WHAT IS EXPECTED » Every line below must come back exactly as it stands, with the images omitted.

DATA EXTRACT »
┄┄┄┄┄┄┄┄┄┄┄┄┄┄┄┄┄┄┄┄
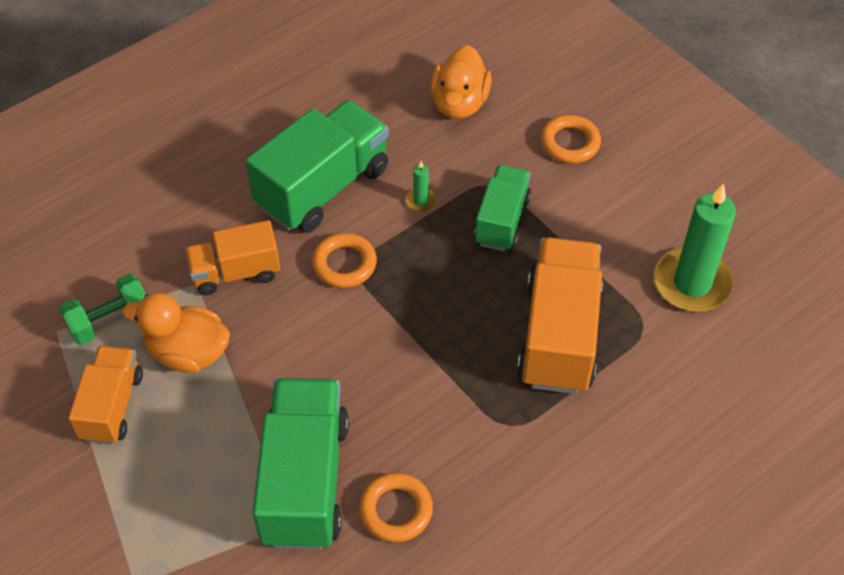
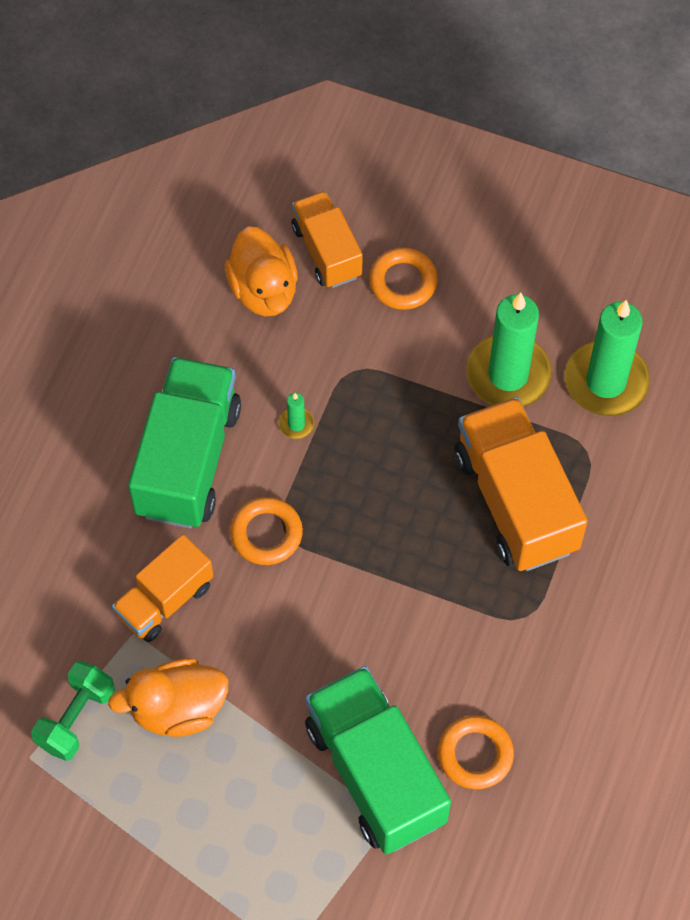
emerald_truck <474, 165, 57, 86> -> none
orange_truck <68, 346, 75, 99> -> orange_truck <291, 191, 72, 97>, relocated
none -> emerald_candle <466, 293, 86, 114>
┄┄┄┄┄┄┄┄┄┄┄┄┄┄┄┄┄┄┄┄
SOLUTION TO THE PROBLEM »
emerald_truck <474, 165, 57, 86> -> none
orange_truck <68, 346, 75, 99> -> orange_truck <291, 191, 72, 97>, relocated
none -> emerald_candle <466, 293, 86, 114>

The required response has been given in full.